▸ **About this task**: Where an entry holds an image, leave the image out; otherwise reproduce the entry exactly.

:: Data shown ::

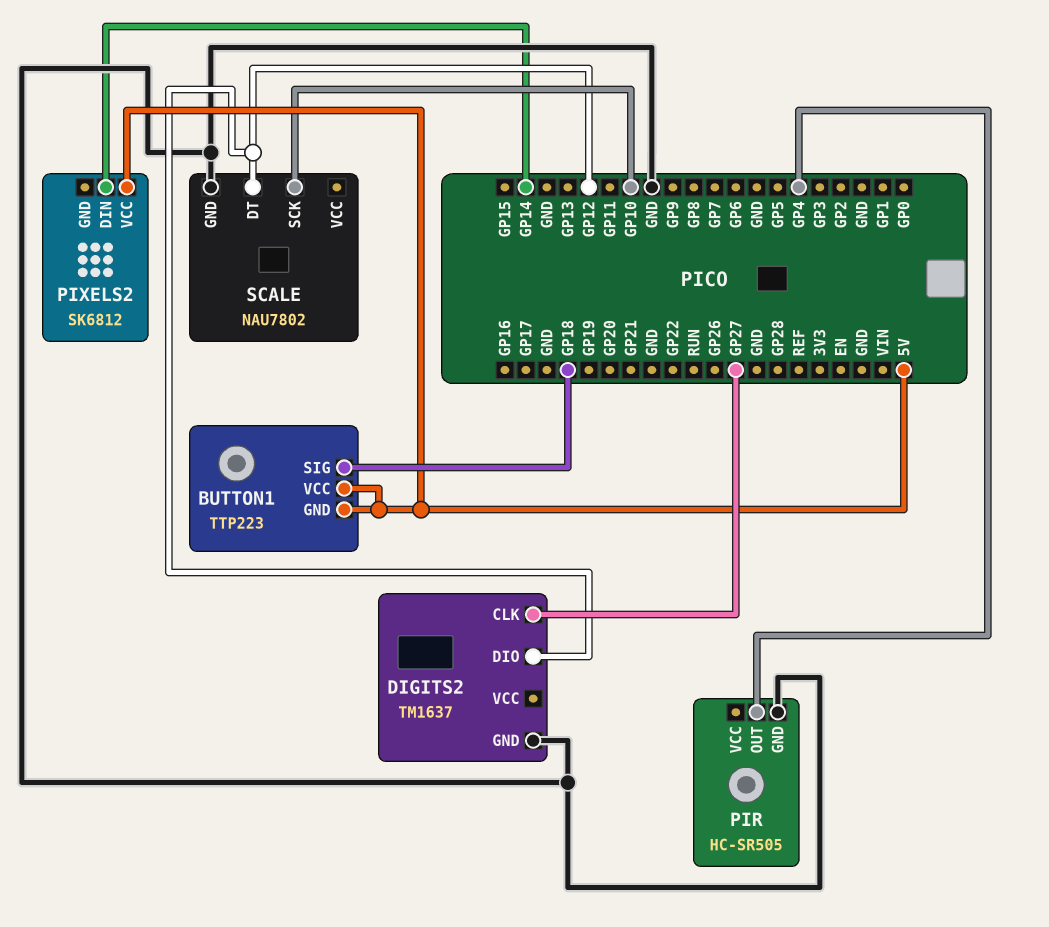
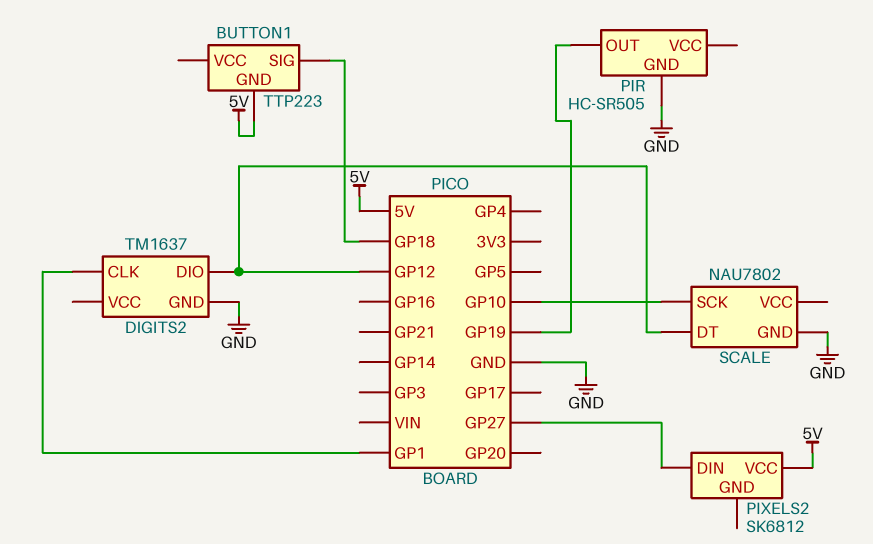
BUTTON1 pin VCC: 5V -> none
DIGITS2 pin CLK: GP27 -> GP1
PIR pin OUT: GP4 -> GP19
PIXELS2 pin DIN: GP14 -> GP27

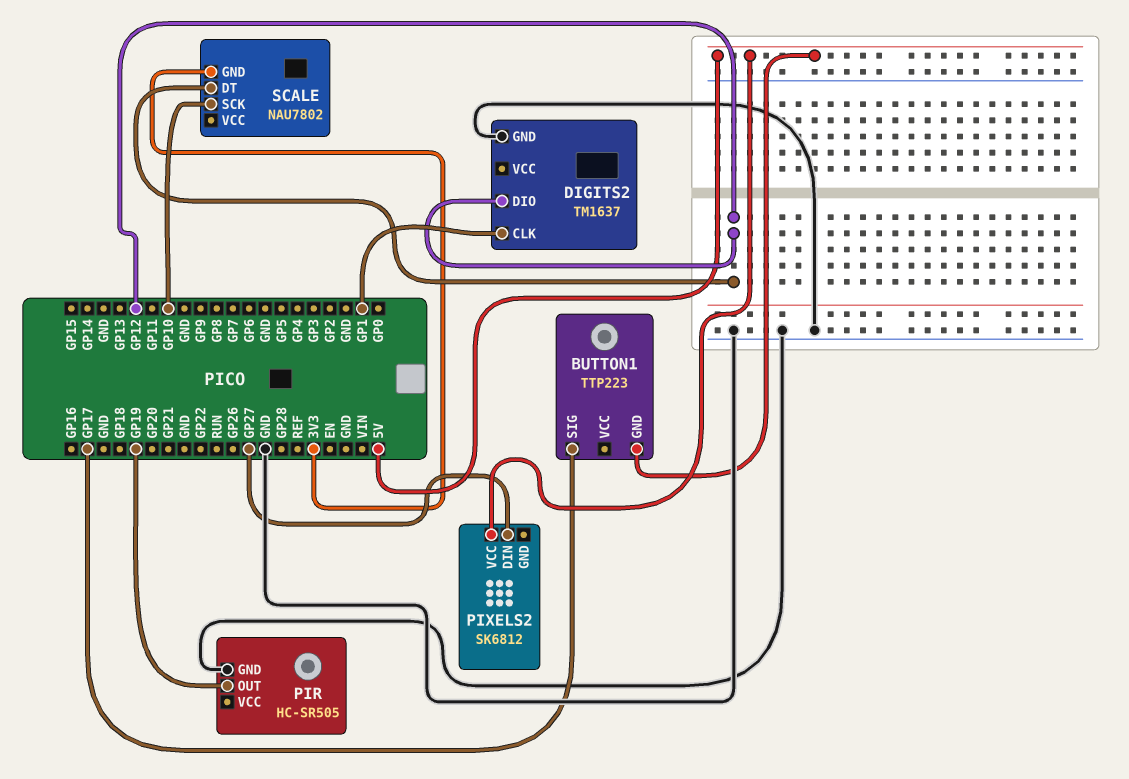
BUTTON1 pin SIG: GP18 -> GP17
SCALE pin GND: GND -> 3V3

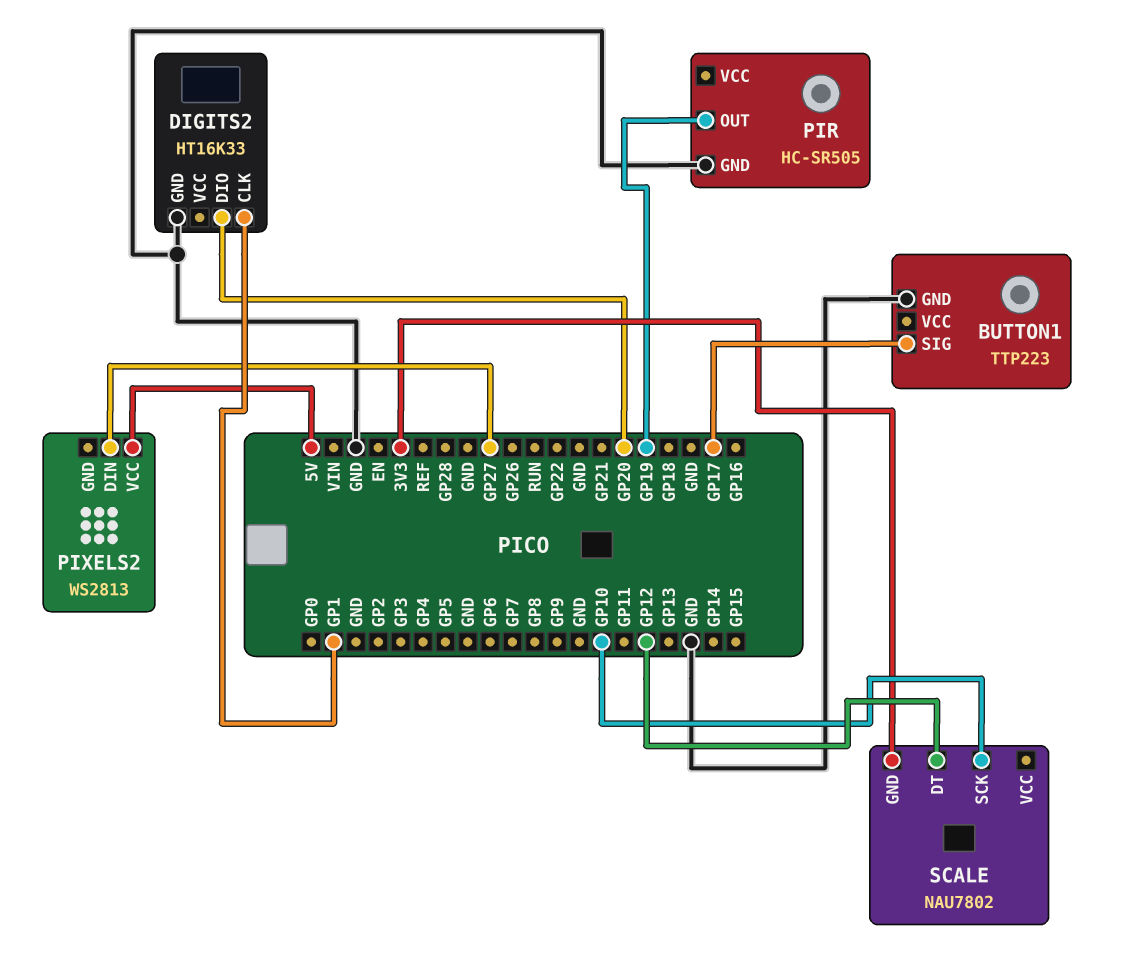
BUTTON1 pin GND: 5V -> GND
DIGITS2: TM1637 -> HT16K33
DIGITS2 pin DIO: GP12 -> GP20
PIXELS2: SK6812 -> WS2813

:::

▸ **Result of this exercise**:
BUTTON1 pin VCC: 5V -> none
DIGITS2 pin CLK: GP27 -> GP1
PIR pin OUT: GP4 -> GP19
PIXELS2 pin DIN: GP14 -> GP27

BUTTON1 pin SIG: GP18 -> GP17
SCALE pin GND: GND -> 3V3

BUTTON1 pin GND: 5V -> GND
DIGITS2: TM1637 -> HT16K33
DIGITS2 pin DIO: GP12 -> GP20
PIXELS2: SK6812 -> WS2813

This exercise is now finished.